» Scene difference descriptions
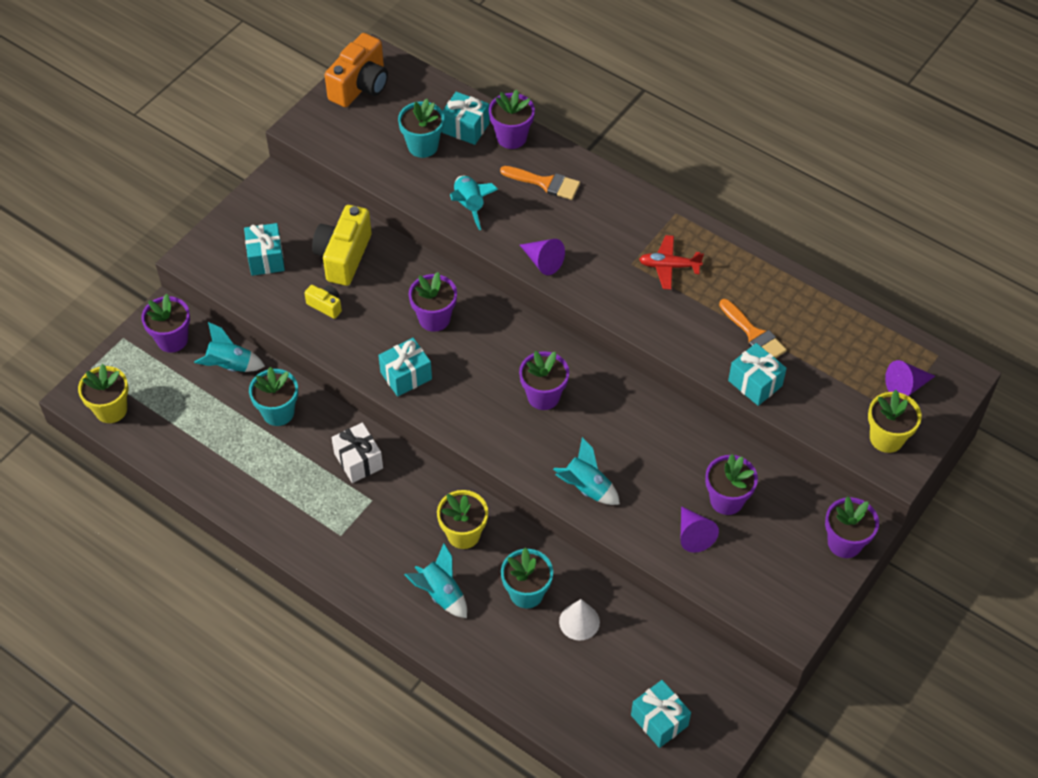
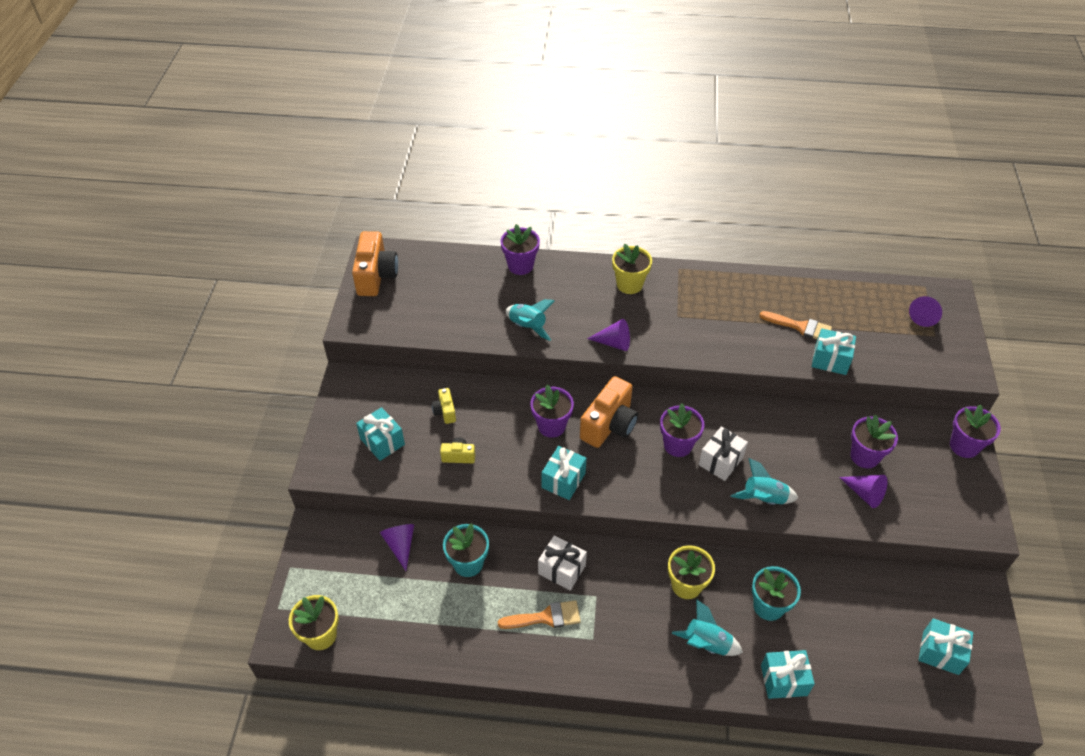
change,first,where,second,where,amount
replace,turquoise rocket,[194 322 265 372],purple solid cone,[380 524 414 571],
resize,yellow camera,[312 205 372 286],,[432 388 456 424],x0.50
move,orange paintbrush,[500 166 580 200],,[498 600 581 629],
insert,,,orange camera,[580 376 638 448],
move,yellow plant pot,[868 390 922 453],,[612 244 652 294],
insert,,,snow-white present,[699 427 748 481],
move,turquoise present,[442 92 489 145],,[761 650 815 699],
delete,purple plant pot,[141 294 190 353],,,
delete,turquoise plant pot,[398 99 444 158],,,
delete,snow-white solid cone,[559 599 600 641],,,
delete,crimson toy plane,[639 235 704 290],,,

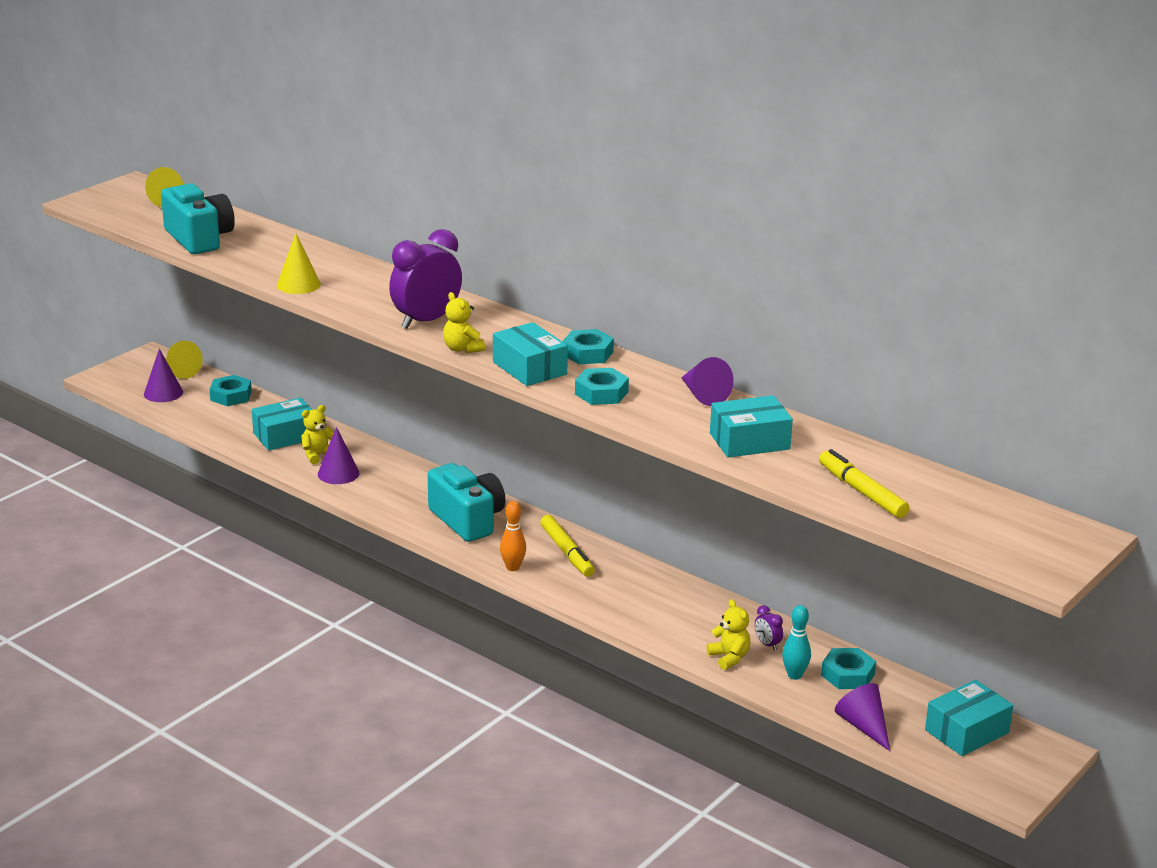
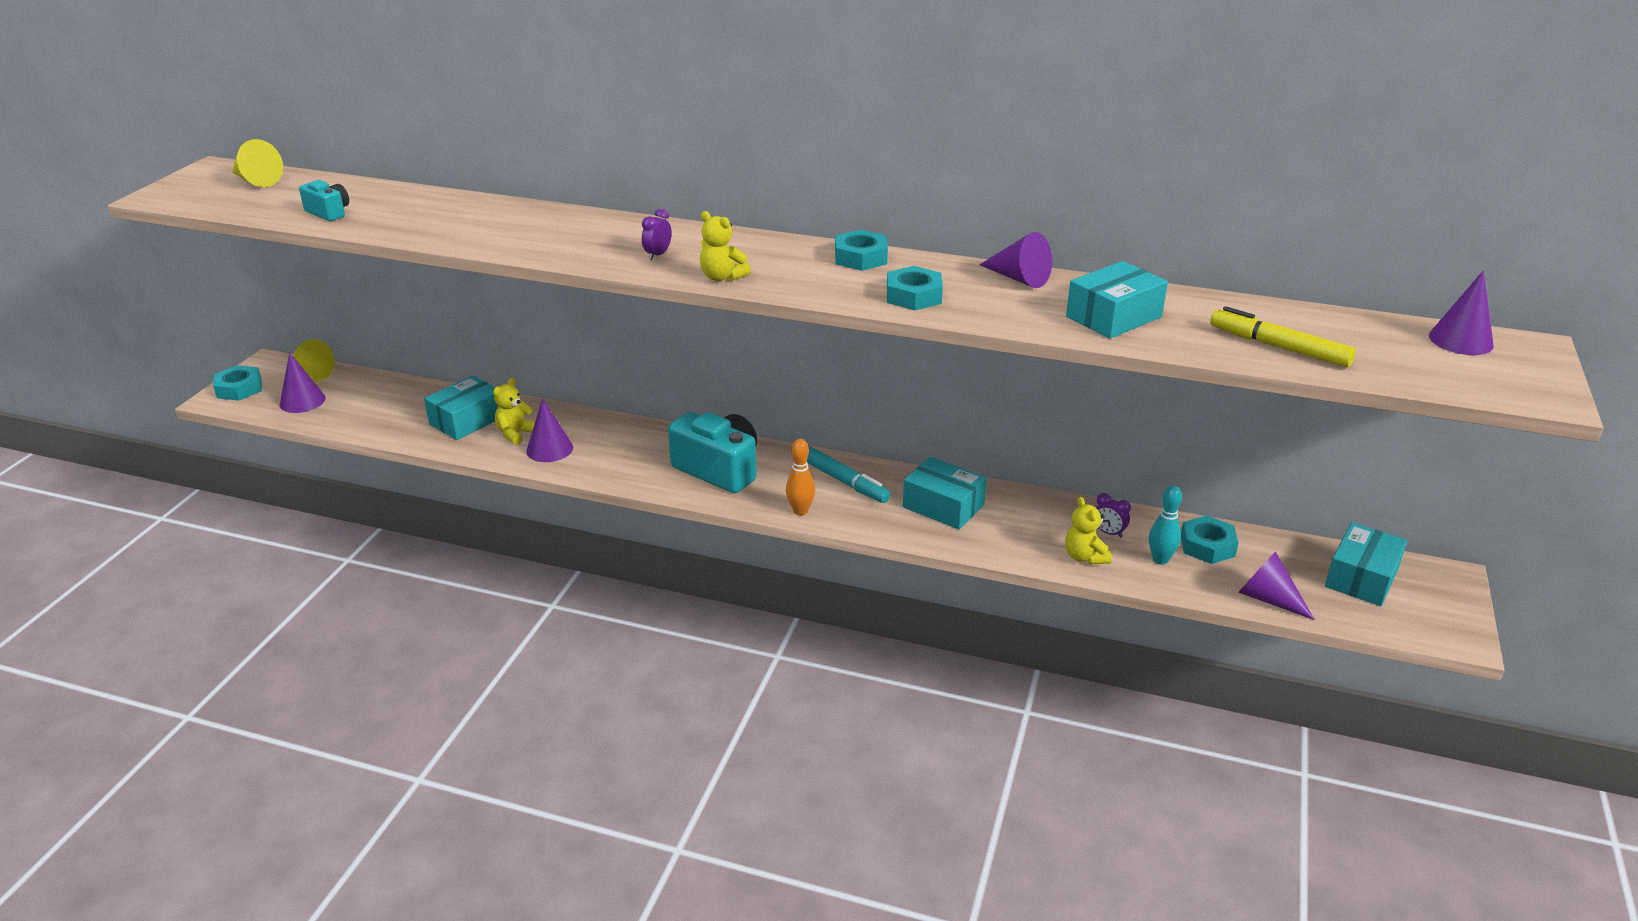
change,first,where,second,where,amount
move,turquoise hex nut,[210 375 252 406],,[213 365 262 401],
resize,turquoise camera,[161 183 235 254],,[299 180 349 221],x0.50
resize,purple bedside clock,[389 229 462 329],,[642 209 672 260],x0.42
recolor,yellow felt pen,[540 515 595 577],turquoise felt pen,[807 446 890 503],
move,turquoise package,[493 322 568 386],,[903 457 987 530],
rotate,yellow teddy,[706 599 750 670],,[1065 497 1112 564],150 degrees counterclockwise
insert,,,purple solid cone,[1429 270 1494 355],
delete,yellow solid cone,[277 233 321 294],,,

» Work item
Retype all records exactly as shown above, images excluded.

» Answer to the problem
change,first,where,second,where,amount
replace,turquoise rocket,[194 322 265 372],purple solid cone,[380 524 414 571],
resize,yellow camera,[312 205 372 286],,[432 388 456 424],x0.50
move,orange paintbrush,[500 166 580 200],,[498 600 581 629],
insert,,,orange camera,[580 376 638 448],
move,yellow plant pot,[868 390 922 453],,[612 244 652 294],
insert,,,snow-white present,[699 427 748 481],
move,turquoise present,[442 92 489 145],,[761 650 815 699],
delete,purple plant pot,[141 294 190 353],,,
delete,turquoise plant pot,[398 99 444 158],,,
delete,snow-white solid cone,[559 599 600 641],,,
delete,crimson toy plane,[639 235 704 290],,,

change,first,where,second,where,amount
move,turquoise hex nut,[210 375 252 406],,[213 365 262 401],
resize,turquoise camera,[161 183 235 254],,[299 180 349 221],x0.50
resize,purple bedside clock,[389 229 462 329],,[642 209 672 260],x0.42
recolor,yellow felt pen,[540 515 595 577],turquoise felt pen,[807 446 890 503],
move,turquoise package,[493 322 568 386],,[903 457 987 530],
rotate,yellow teddy,[706 599 750 670],,[1065 497 1112 564],150 degrees counterclockwise
insert,,,purple solid cone,[1429 270 1494 355],
delete,yellow solid cone,[277 233 321 294],,,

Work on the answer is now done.